■ WHAT YOU NEED TO DO ■
In the records that follow, find the line with "cyan brick H8:I8"; from there, retype every line exactly through the line with "cyan brick I5", which also belongs to the answer.

■ DATA SUPPLIED ■
^^^^^^^^

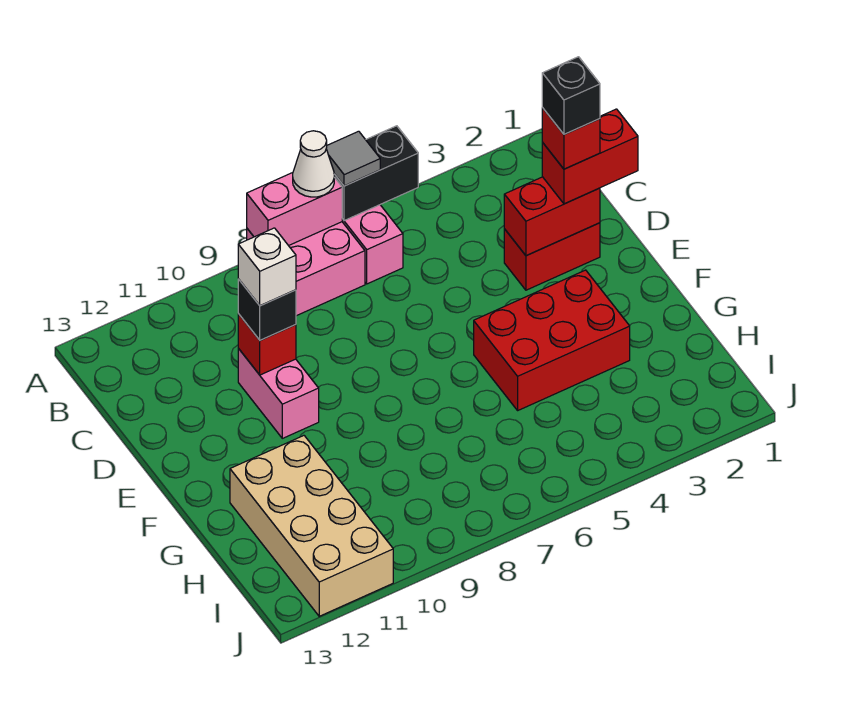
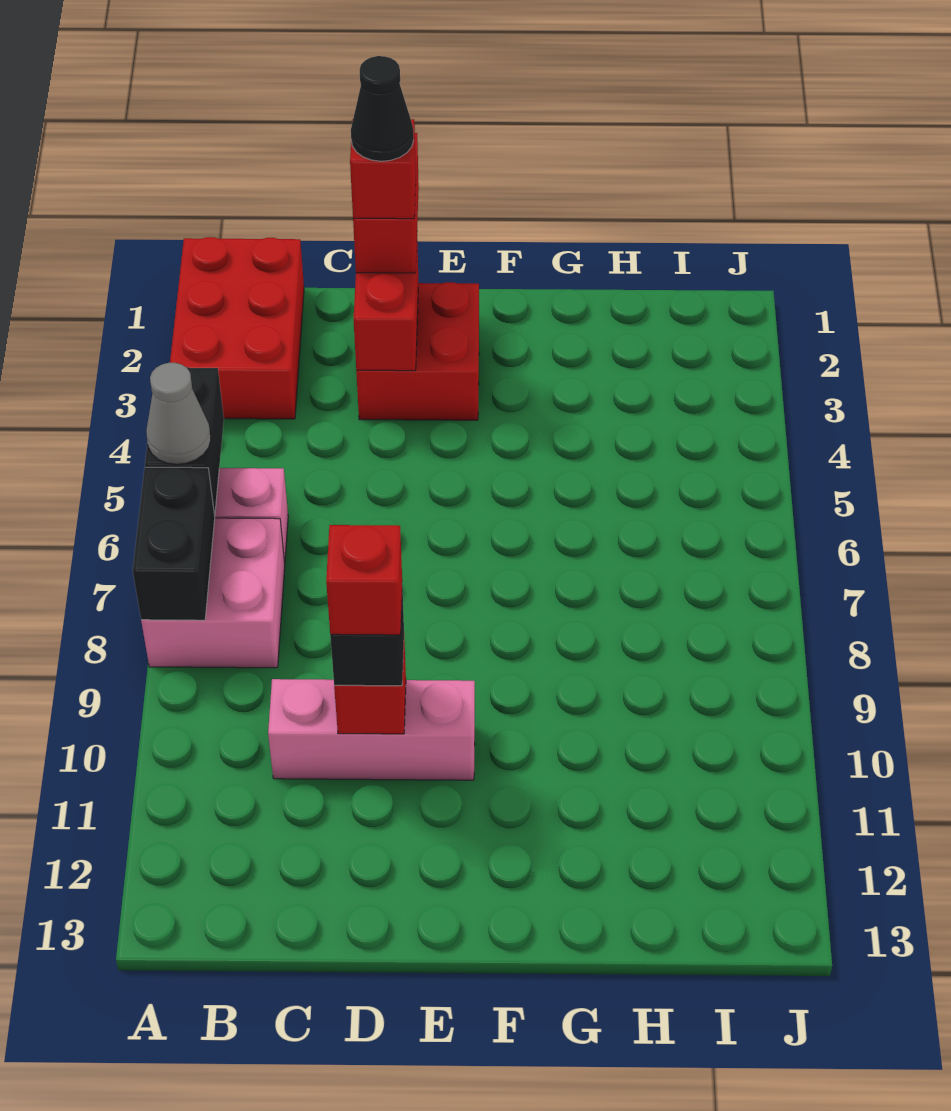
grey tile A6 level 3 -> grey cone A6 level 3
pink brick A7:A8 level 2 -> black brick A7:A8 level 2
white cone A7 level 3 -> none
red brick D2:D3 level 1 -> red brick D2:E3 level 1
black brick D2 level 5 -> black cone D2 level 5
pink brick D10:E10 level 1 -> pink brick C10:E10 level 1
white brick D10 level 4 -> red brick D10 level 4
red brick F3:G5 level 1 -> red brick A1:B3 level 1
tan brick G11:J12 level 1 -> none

^^^^^^^^

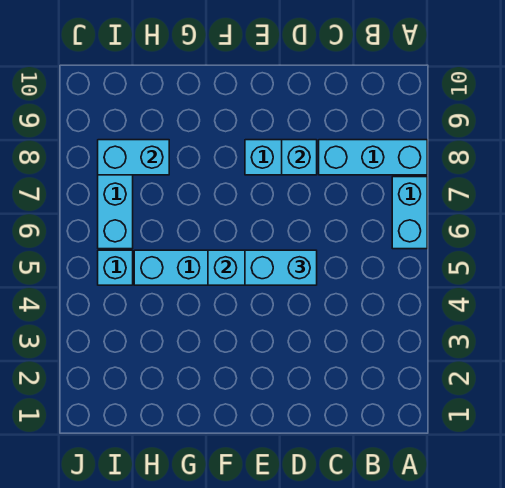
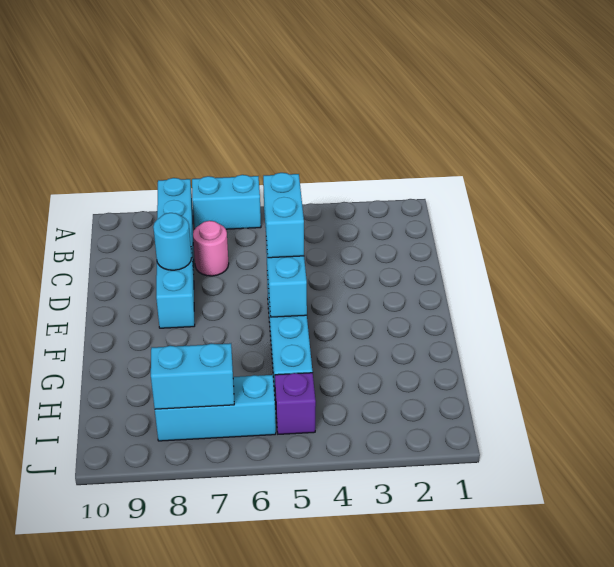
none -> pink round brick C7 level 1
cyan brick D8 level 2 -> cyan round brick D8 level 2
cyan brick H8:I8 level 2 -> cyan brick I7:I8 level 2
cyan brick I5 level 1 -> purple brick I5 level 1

^^^^^^^^

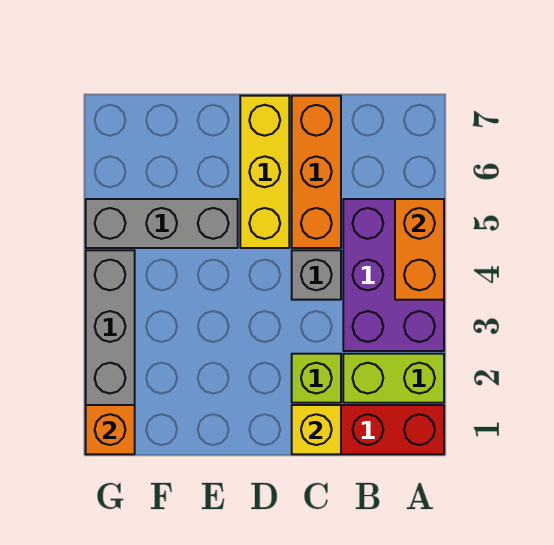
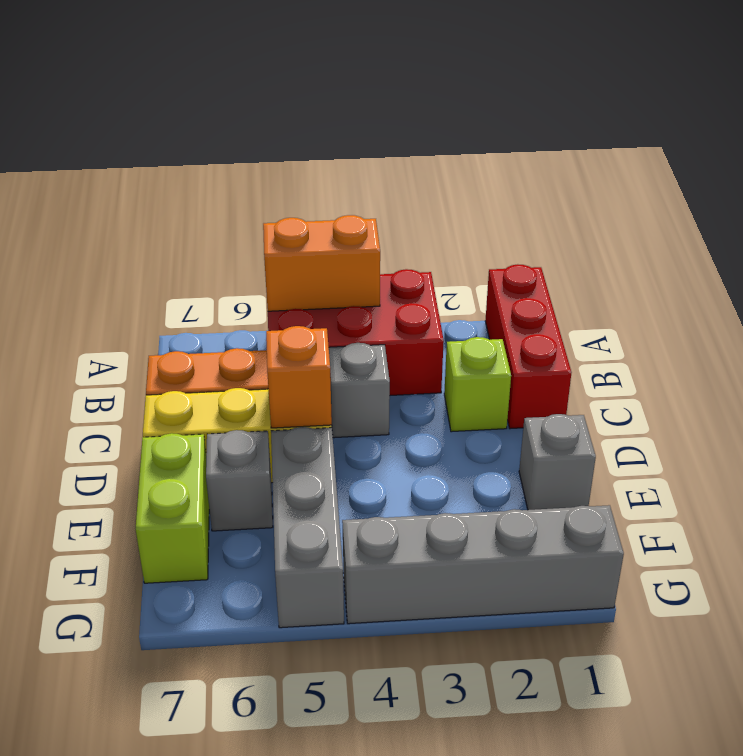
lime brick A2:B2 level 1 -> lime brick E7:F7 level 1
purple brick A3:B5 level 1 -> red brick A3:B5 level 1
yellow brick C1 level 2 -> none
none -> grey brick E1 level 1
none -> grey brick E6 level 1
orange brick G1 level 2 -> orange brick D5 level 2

^^^^^^^^

■ ANSWER TO THIS PROBLEM ■
cyan brick H8:I8 level 2 -> cyan brick I7:I8 level 2
cyan brick I5 level 1 -> purple brick I5 level 1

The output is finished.